What you are asked to do: State how many lines in the records below contain the word "confirm". Reply with the number only.

....

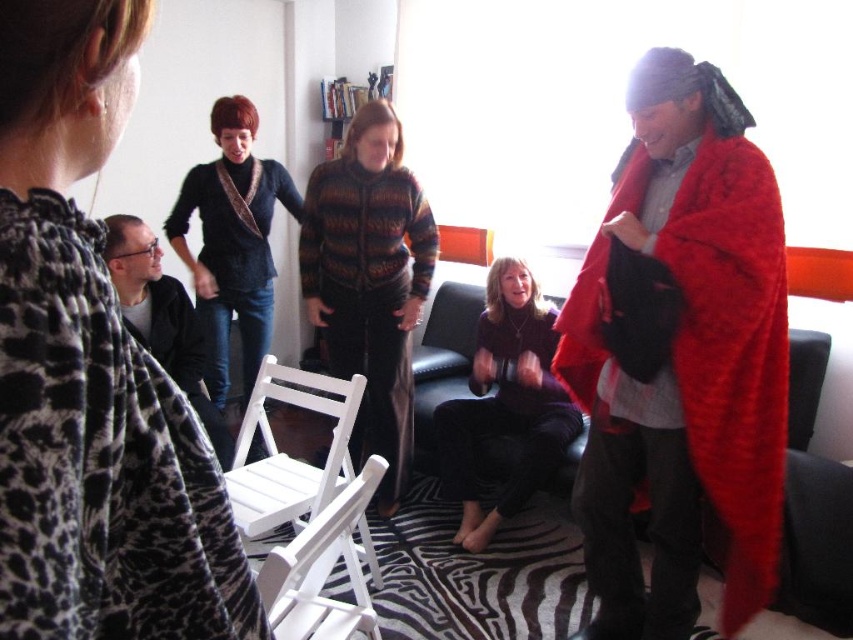
Question: Can you confirm if matte black sweater at center is thinner than white wood chair at lower left?

Choices:
 (A) yes
 (B) no

Answer: (A)

Question: Can you confirm if dark purple sweater at center is thinner than black leather chair at center?

Choices:
 (A) no
 (B) yes

Answer: (A)

Question: Which object is the closest to the dark purple sweater at center?

Choices:
 (A) white wood chair at center
 (B) black leather chair at center
 (C) velvet red blanket at right
 (D) knitted sweater at center

Answer: (B)

Question: Estimate the real-world distances between objects in this image. Which object is closer to the white wood chair at center?

Choices:
 (A) velvet red blanket at right
 (B) dark purple sweater at center

Answer: (A)

Question: Estimate the real-world distances between objects in this image. Which object is closer to the white wood chair at lower left?

Choices:
 (A) velvet red blanket at right
 (B) knitted sweater at center
 (C) matte black sweater at center

Answer: (B)

Question: Is velvet red blanket at right wider than knitted sweater at center?

Choices:
 (A) yes
 (B) no

Answer: (B)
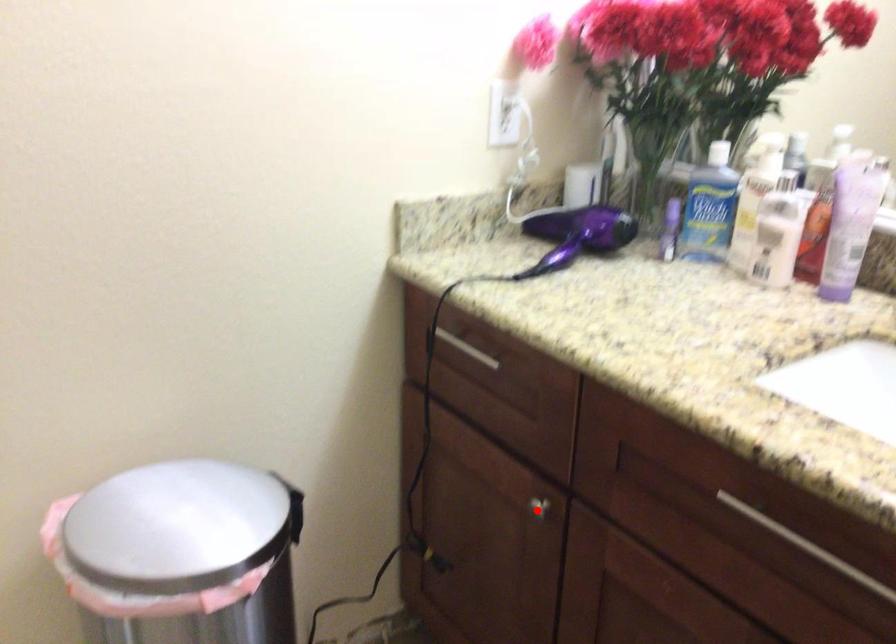
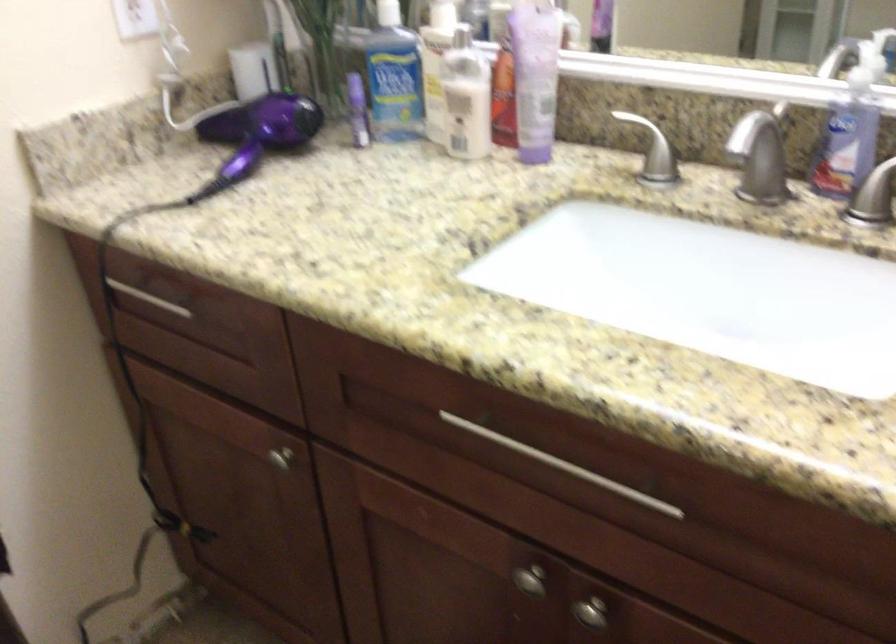
Question: I am providing you with two images of the same scene from different viewpoints. Image1 has a red point marked. In image2, the corresponding 3D location appears at what relative position? Reply with the corresponding letter.

Choices:
 (A) Closer
 (B) Farther

Answer: (A)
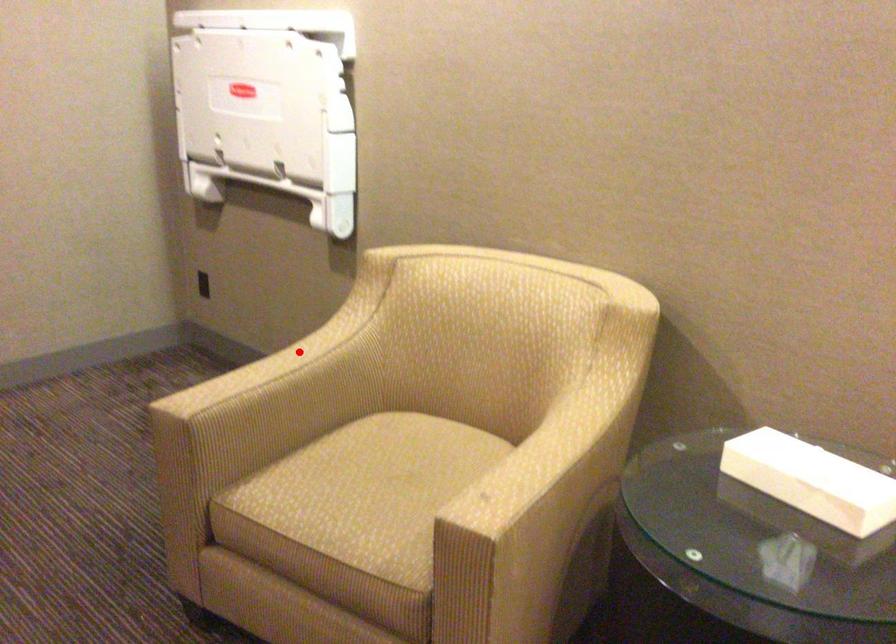
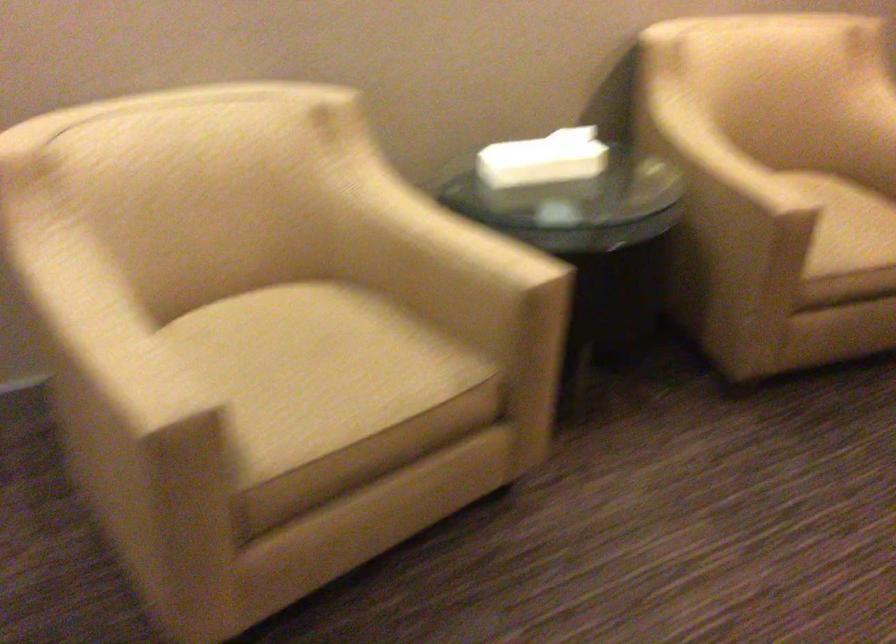
Locate, in the second image, the point that corresponds to the highlighted location in the first image.

(89, 304)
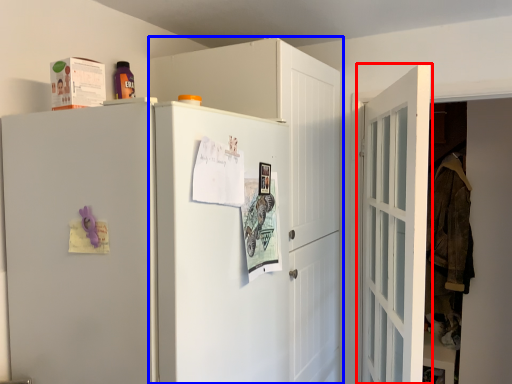
Question: Among these objects, which one is nearest to the camera, door (highlighted by a red box) or cabinetry (highlighted by a blue box)?

Choices:
 (A) door
 (B) cabinetry

Answer: (A)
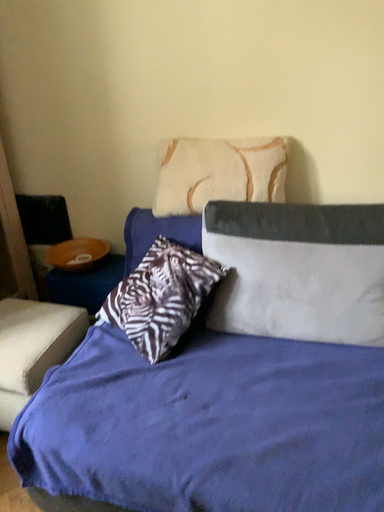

....

Task solution: 2